ASSIGNED TASK: From the records below, transcribe exactly the lines that begin at the line with "green round brick A7" and end at the line with "brown brick H3:I3", both included.
+===+
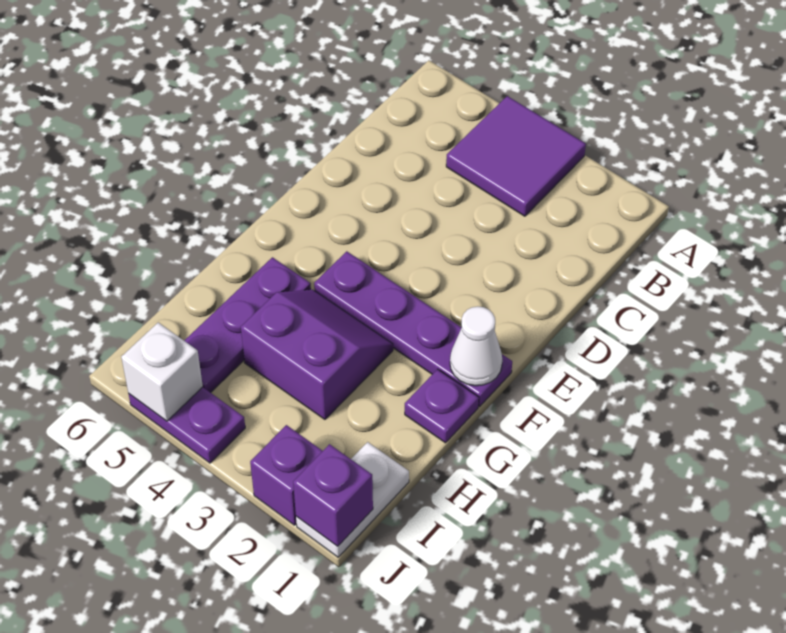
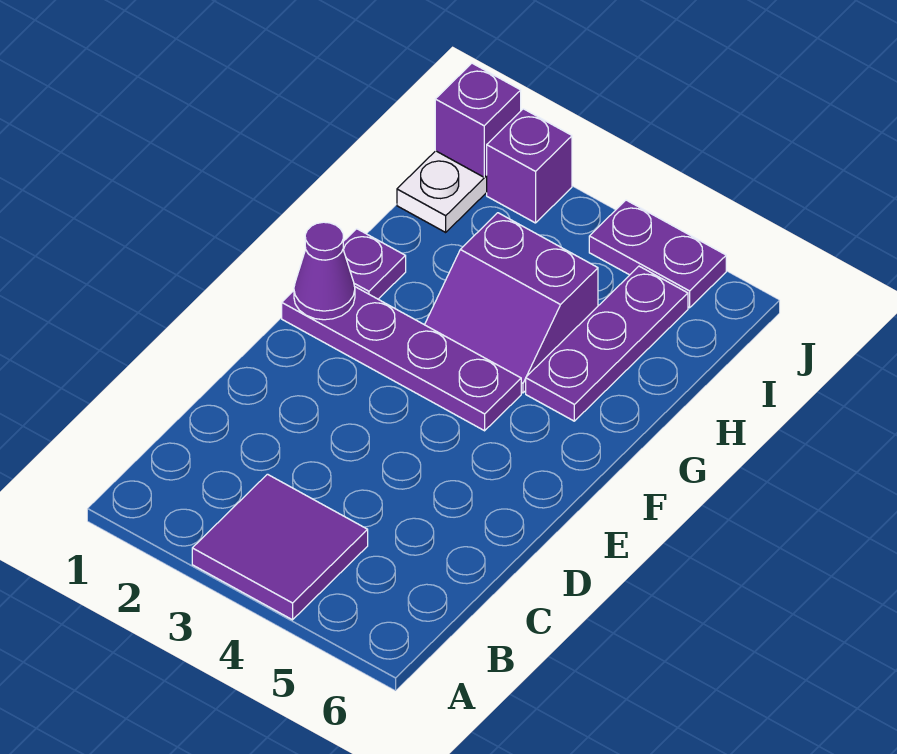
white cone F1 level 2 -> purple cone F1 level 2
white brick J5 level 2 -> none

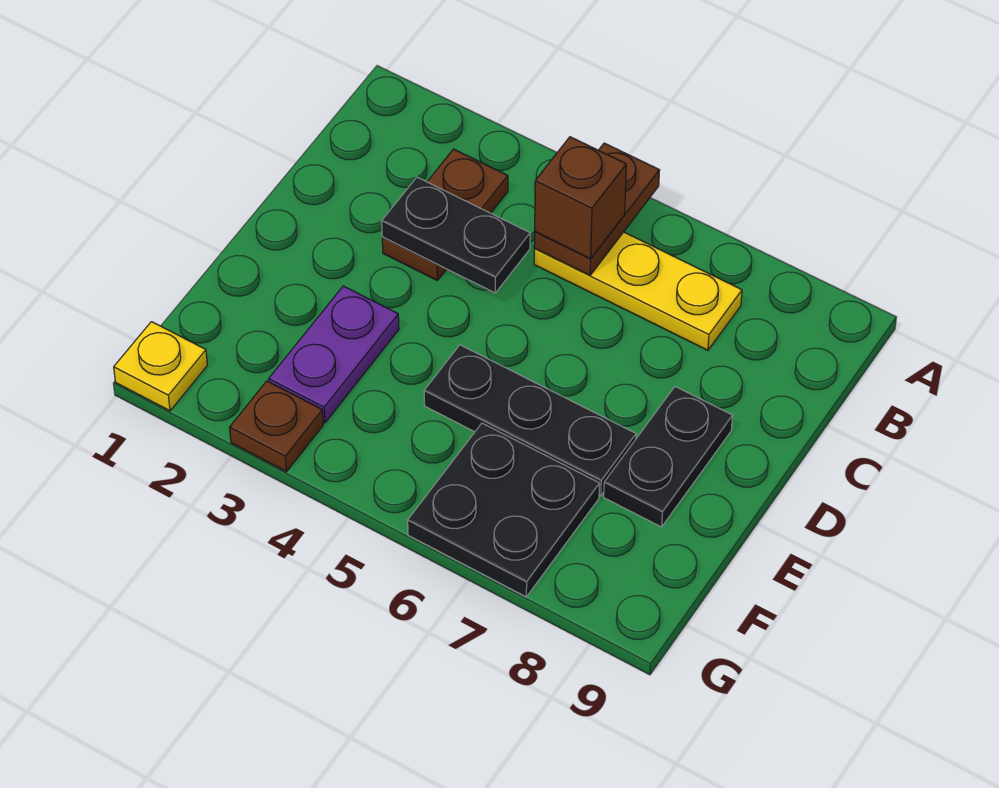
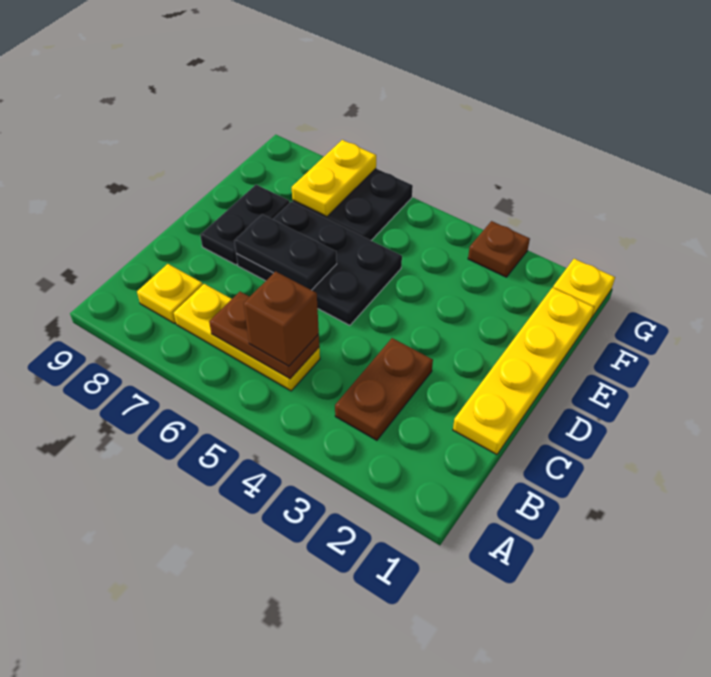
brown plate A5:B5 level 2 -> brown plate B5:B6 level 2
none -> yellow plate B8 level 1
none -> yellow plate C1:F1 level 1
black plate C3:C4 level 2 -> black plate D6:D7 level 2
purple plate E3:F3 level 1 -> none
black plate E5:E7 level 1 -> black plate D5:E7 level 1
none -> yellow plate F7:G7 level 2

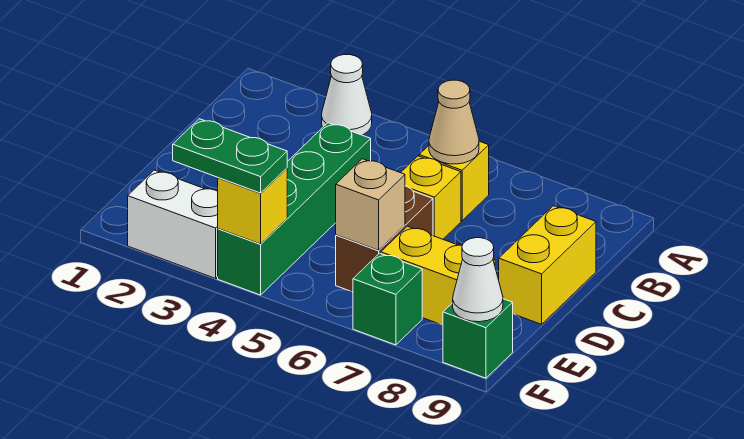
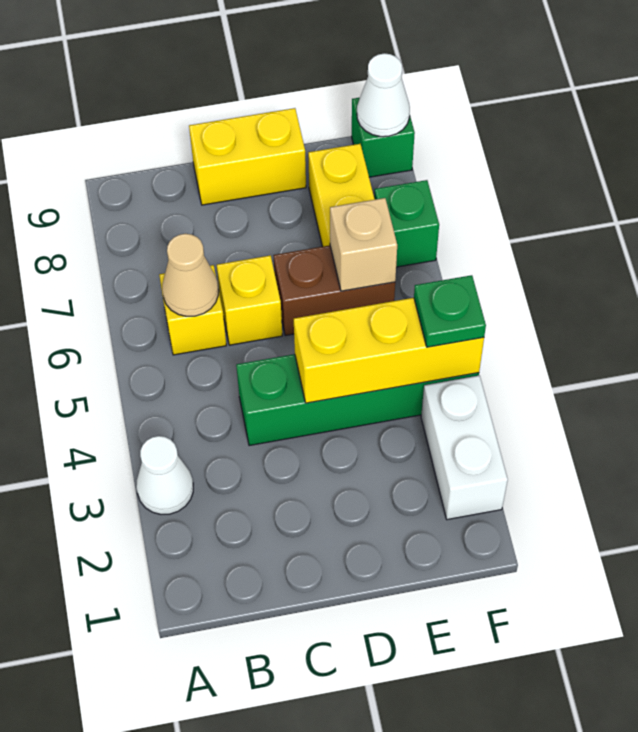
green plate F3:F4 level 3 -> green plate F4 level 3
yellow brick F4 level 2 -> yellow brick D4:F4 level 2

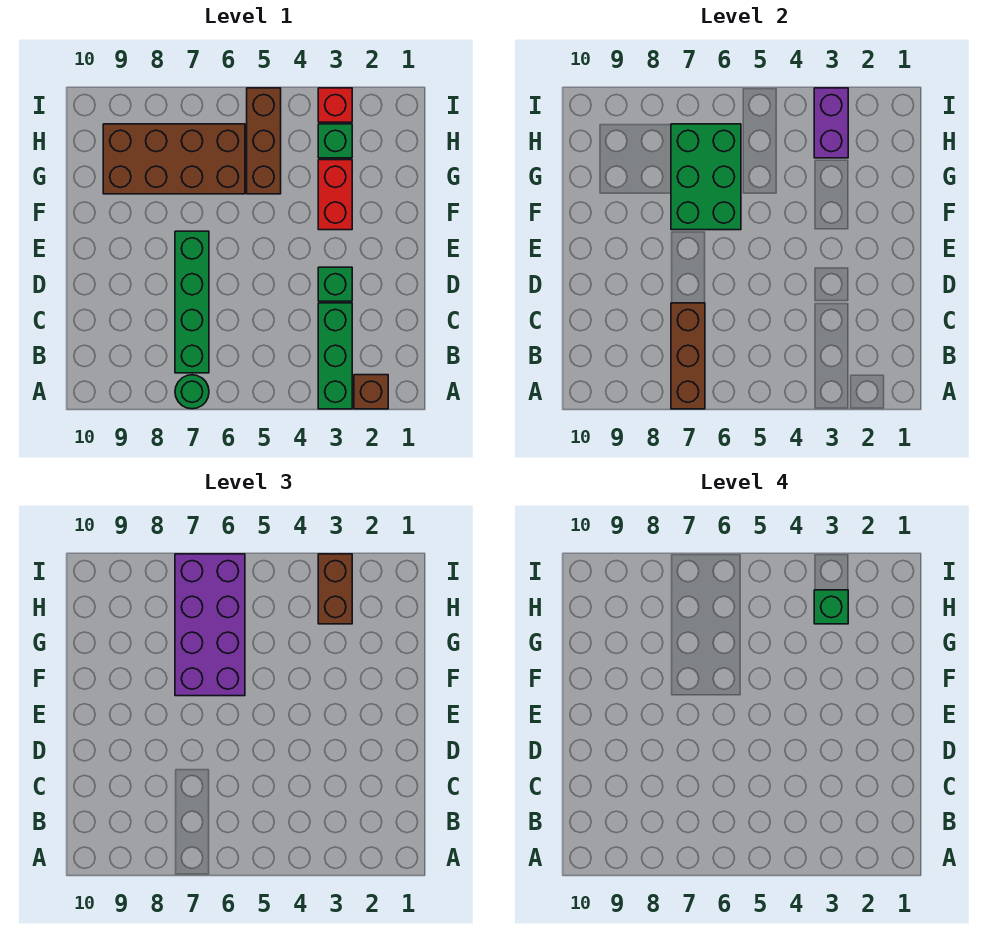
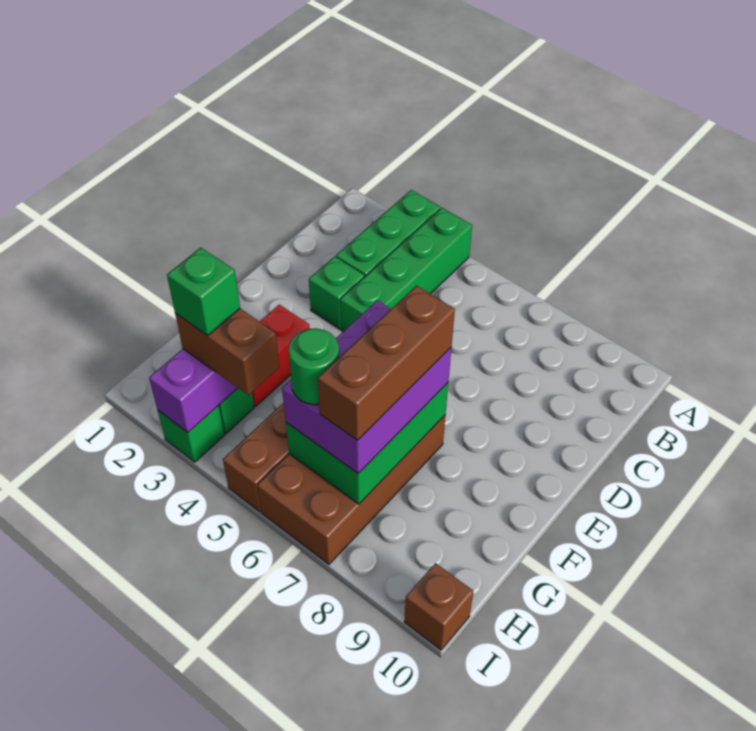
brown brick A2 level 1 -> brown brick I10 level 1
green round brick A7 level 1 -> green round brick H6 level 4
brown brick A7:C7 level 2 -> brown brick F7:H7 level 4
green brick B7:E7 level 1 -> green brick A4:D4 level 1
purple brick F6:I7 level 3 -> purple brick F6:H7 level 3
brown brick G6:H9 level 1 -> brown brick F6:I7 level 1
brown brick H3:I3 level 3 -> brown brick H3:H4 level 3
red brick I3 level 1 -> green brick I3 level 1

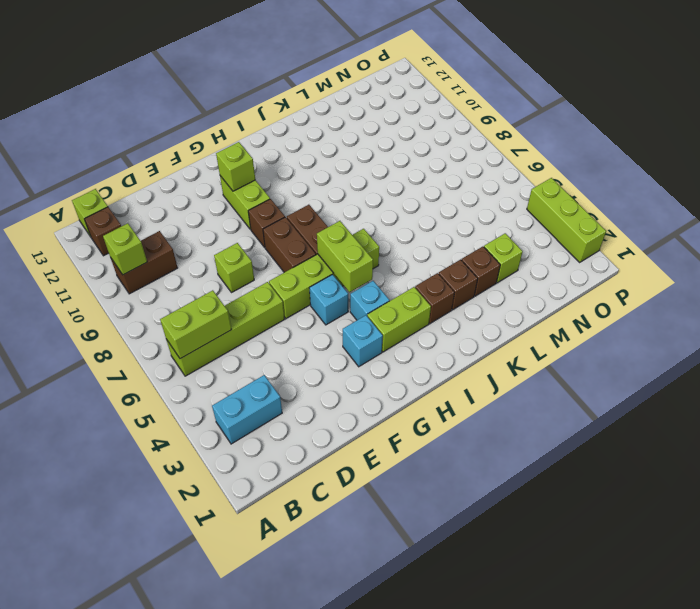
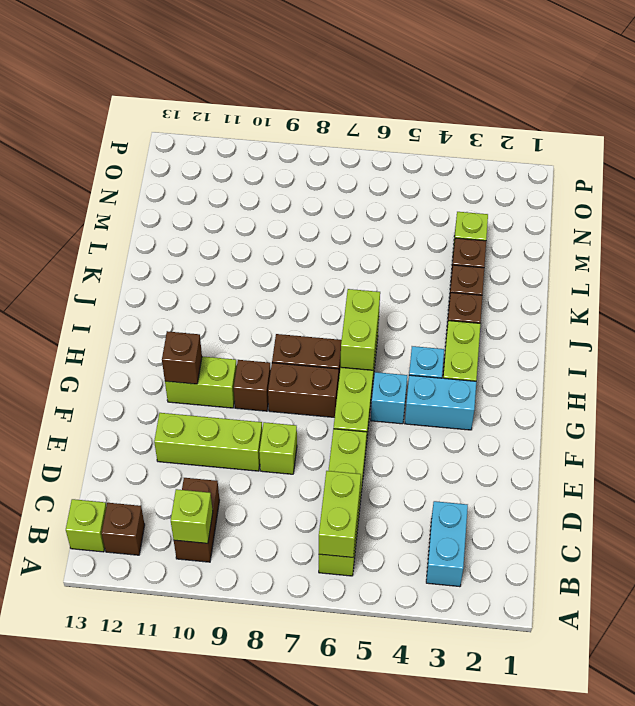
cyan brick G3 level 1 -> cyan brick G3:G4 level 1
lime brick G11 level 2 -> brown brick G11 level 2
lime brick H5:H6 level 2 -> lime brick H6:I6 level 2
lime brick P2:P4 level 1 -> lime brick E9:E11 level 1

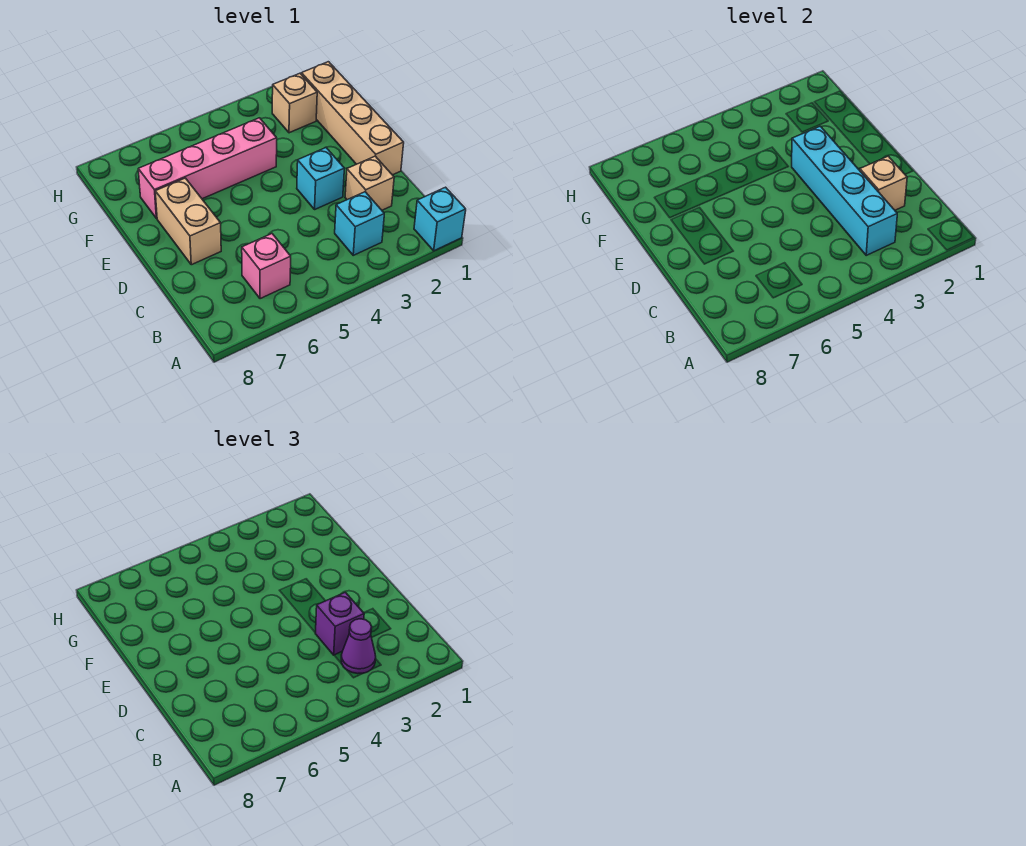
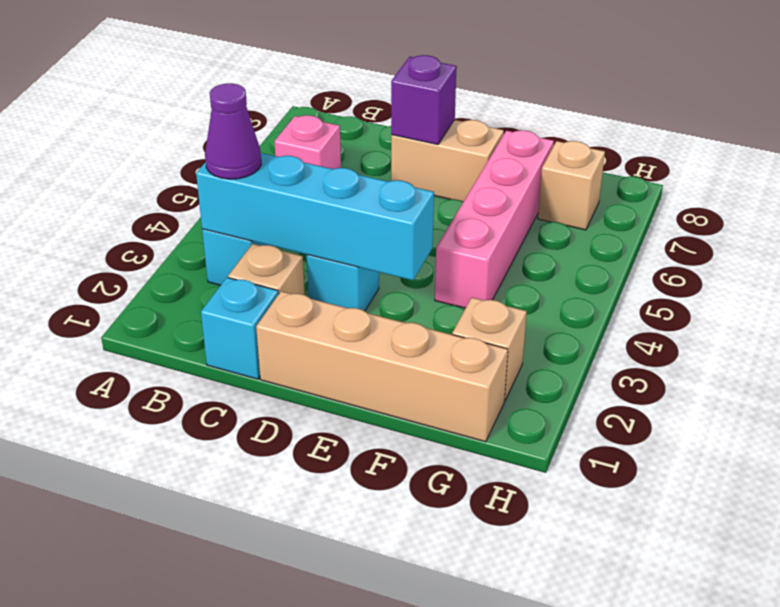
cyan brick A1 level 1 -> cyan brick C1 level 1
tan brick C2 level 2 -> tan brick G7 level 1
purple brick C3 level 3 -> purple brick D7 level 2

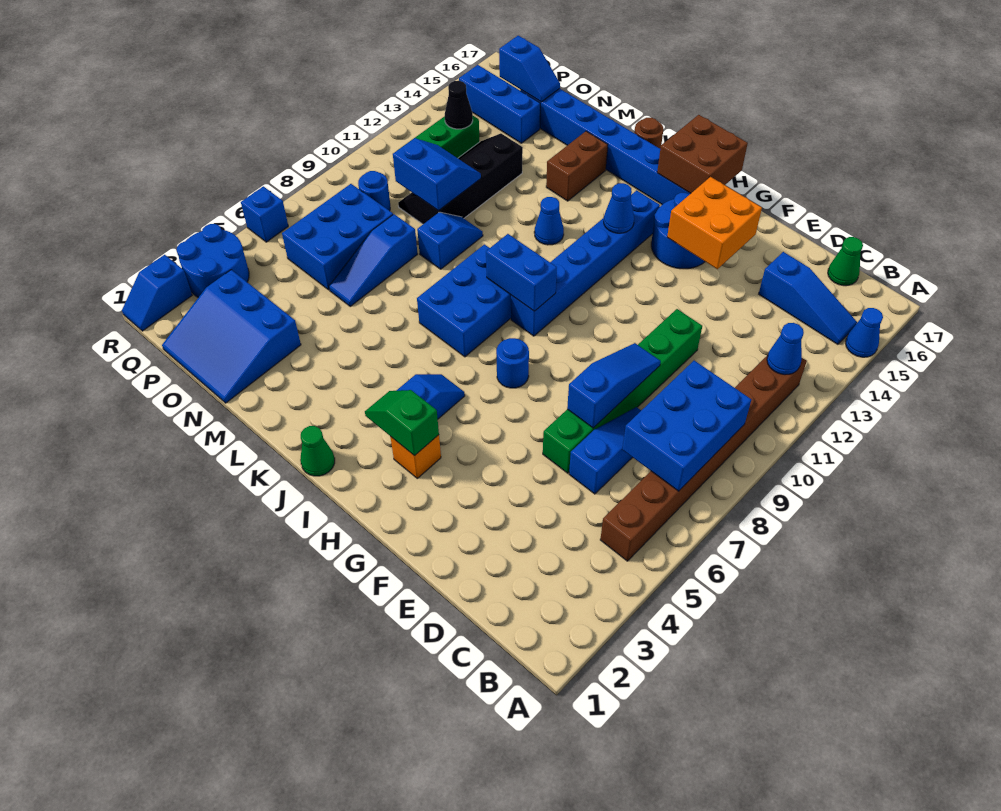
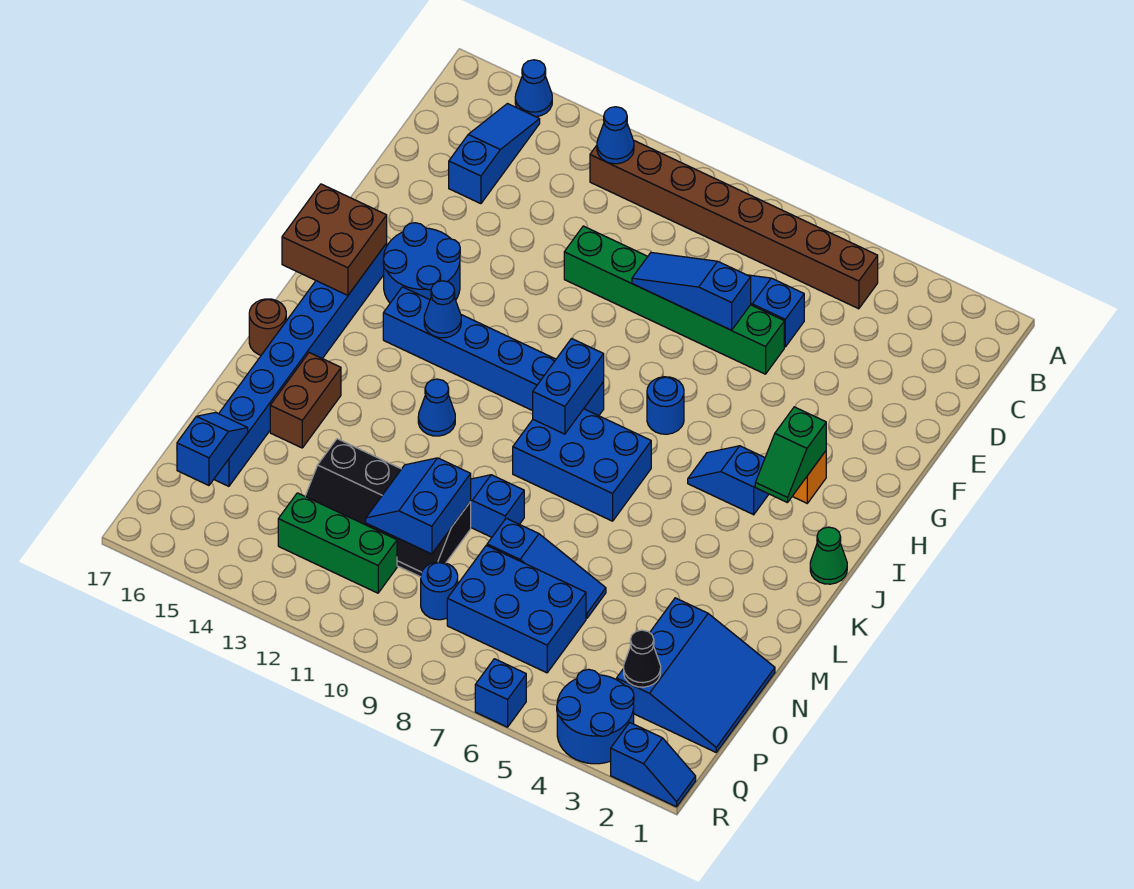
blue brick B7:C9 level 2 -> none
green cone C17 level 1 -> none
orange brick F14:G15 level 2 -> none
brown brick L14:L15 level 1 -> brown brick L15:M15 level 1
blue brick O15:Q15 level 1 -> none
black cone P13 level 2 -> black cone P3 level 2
+===+
RESPONSE AREA:
green round brick A7 level 1 -> green round brick H6 level 4
brown brick A7:C7 level 2 -> brown brick F7:H7 level 4
green brick B7:E7 level 1 -> green brick A4:D4 level 1
purple brick F6:I7 level 3 -> purple brick F6:H7 level 3
brown brick G6:H9 level 1 -> brown brick F6:I7 level 1
brown brick H3:I3 level 3 -> brown brick H3:H4 level 3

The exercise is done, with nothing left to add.